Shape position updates
+++

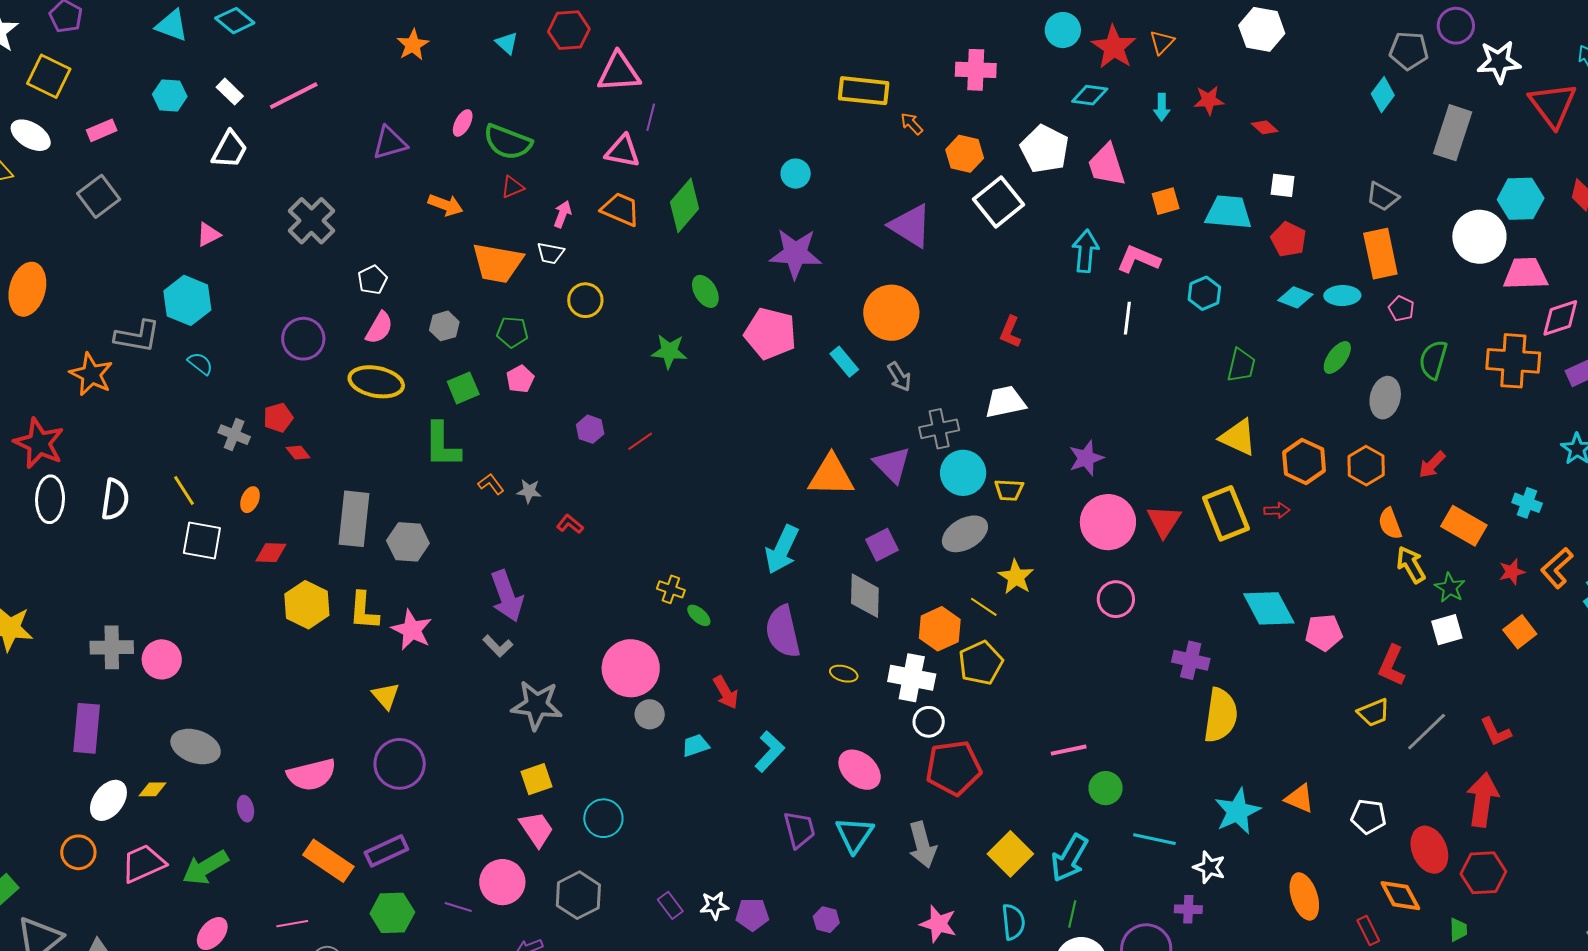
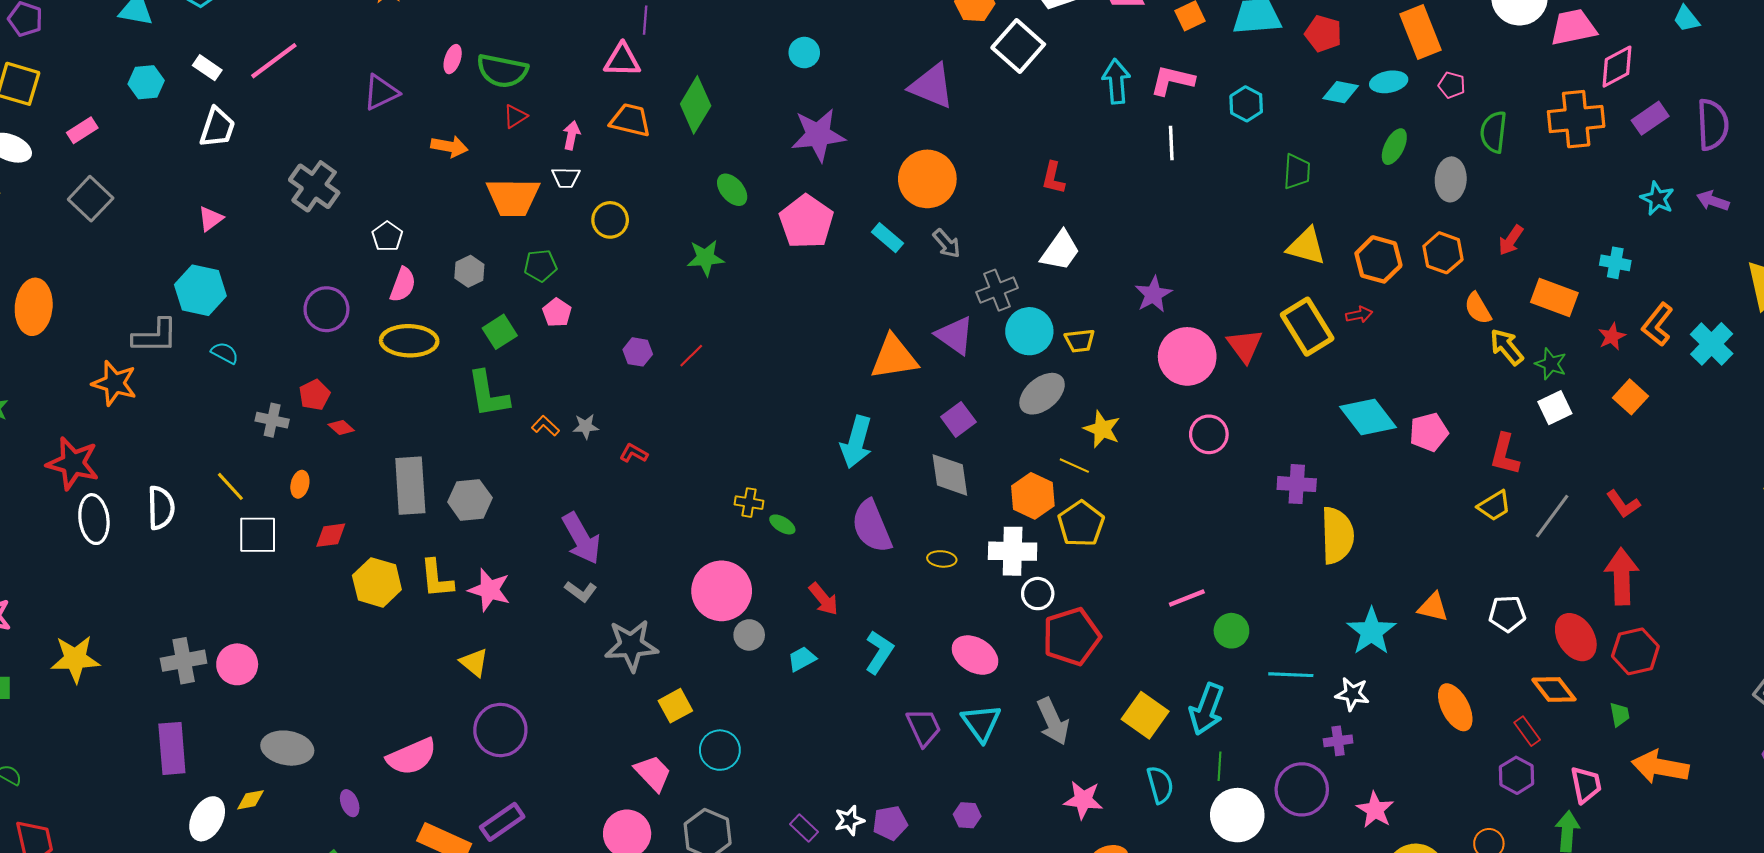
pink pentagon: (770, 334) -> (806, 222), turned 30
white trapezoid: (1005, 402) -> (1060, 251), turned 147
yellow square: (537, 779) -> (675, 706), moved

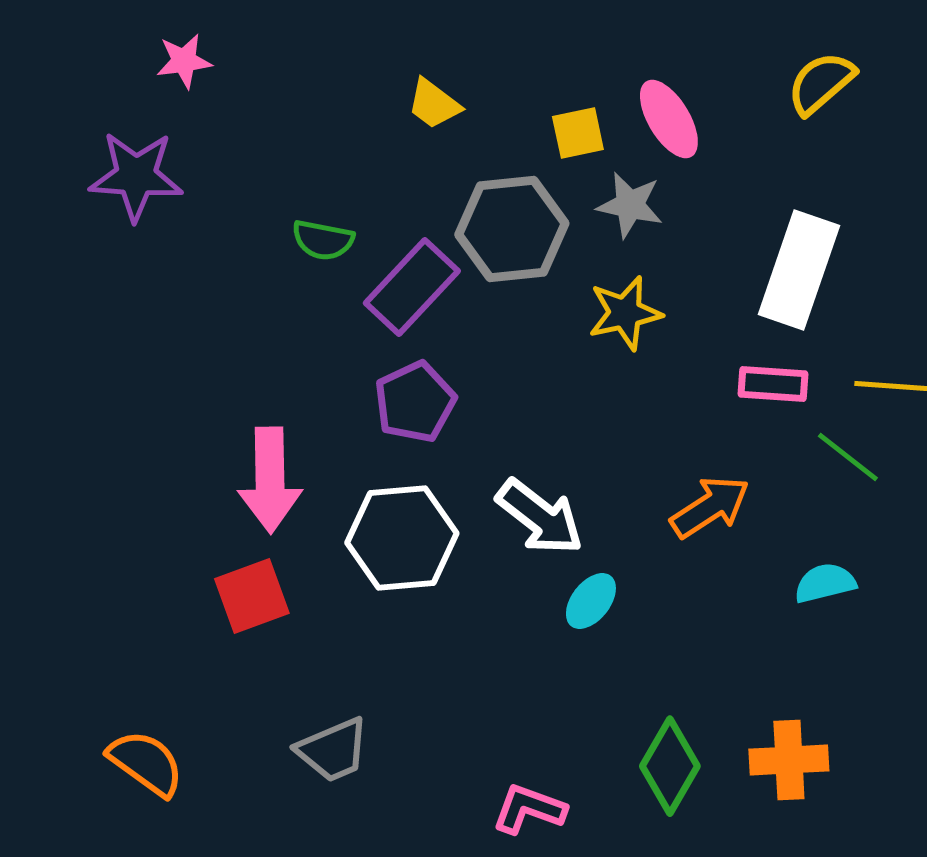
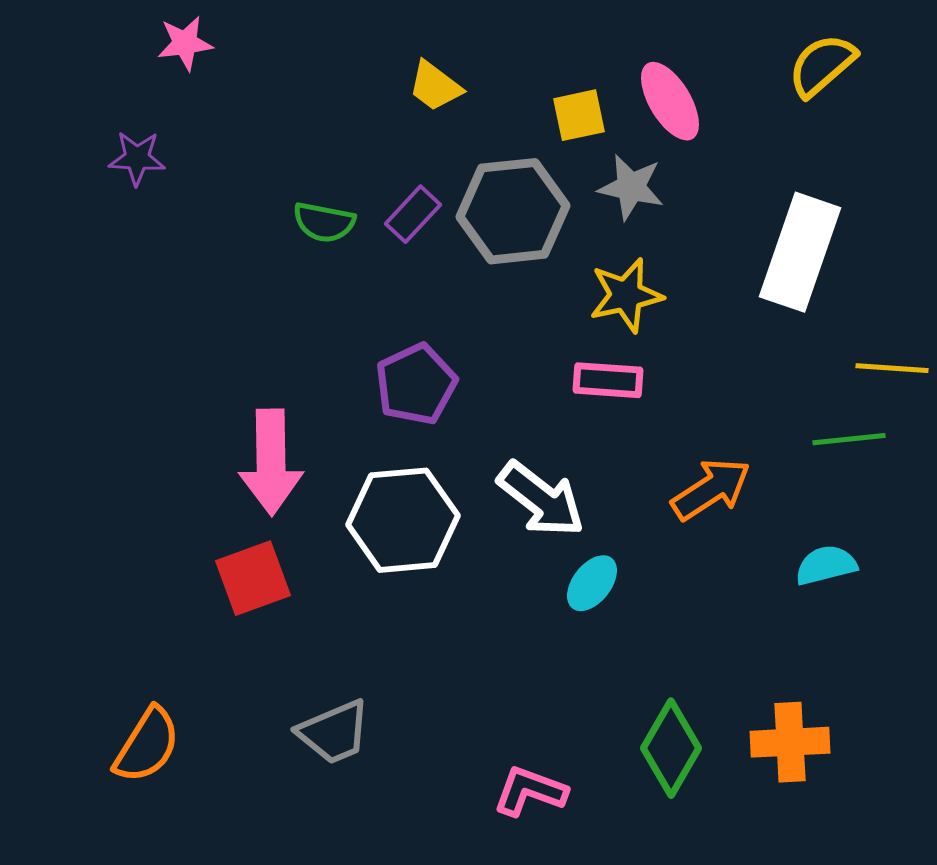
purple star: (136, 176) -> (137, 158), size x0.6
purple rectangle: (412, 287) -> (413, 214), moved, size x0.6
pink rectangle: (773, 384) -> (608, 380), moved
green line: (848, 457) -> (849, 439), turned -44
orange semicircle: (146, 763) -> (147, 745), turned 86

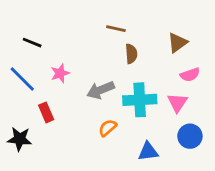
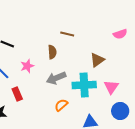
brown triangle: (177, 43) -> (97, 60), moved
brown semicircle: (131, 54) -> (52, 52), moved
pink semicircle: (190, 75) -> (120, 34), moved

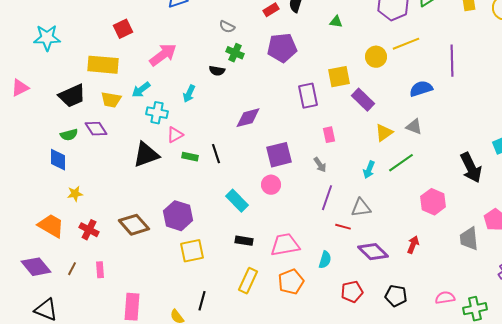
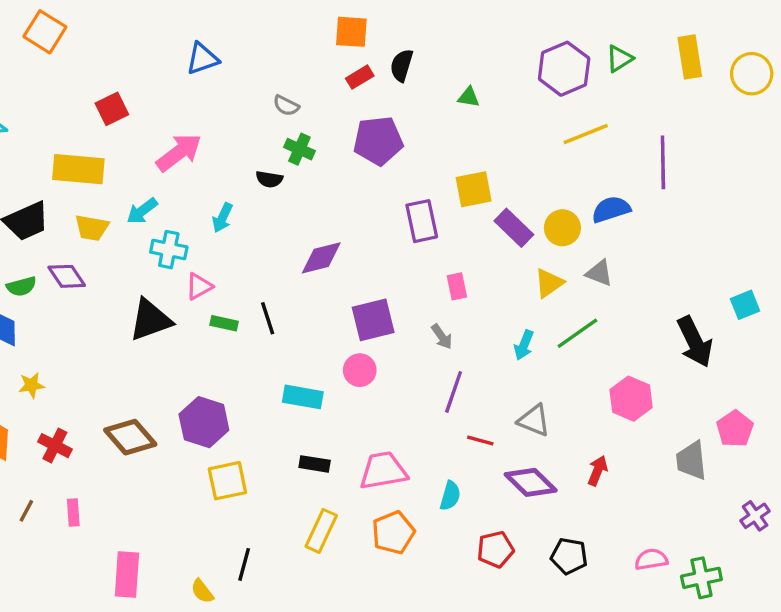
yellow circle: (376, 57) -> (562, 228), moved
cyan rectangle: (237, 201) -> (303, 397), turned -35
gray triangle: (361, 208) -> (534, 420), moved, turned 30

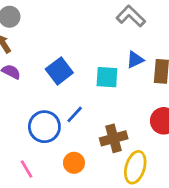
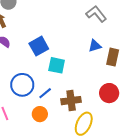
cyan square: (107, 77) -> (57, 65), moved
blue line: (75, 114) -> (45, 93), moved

+++

* PROBLEM TO WORK ON
Extract the text of all the records above verbatim, excluding pictures.

* WRITTEN RESPONSE
pink pentagon: (770, 334) -> (806, 222), turned 30
white trapezoid: (1005, 402) -> (1060, 251), turned 147
yellow square: (537, 779) -> (675, 706), moved

purple star: (136, 176) -> (137, 158), size x0.6
purple rectangle: (412, 287) -> (413, 214), moved, size x0.6
pink rectangle: (773, 384) -> (608, 380), moved
green line: (848, 457) -> (849, 439), turned -44
orange semicircle: (146, 763) -> (147, 745), turned 86

brown triangle: (177, 43) -> (97, 60), moved
brown semicircle: (131, 54) -> (52, 52), moved
pink semicircle: (190, 75) -> (120, 34), moved

yellow circle: (376, 57) -> (562, 228), moved
cyan rectangle: (237, 201) -> (303, 397), turned -35
gray triangle: (361, 208) -> (534, 420), moved, turned 30

cyan square: (107, 77) -> (57, 65), moved
blue line: (75, 114) -> (45, 93), moved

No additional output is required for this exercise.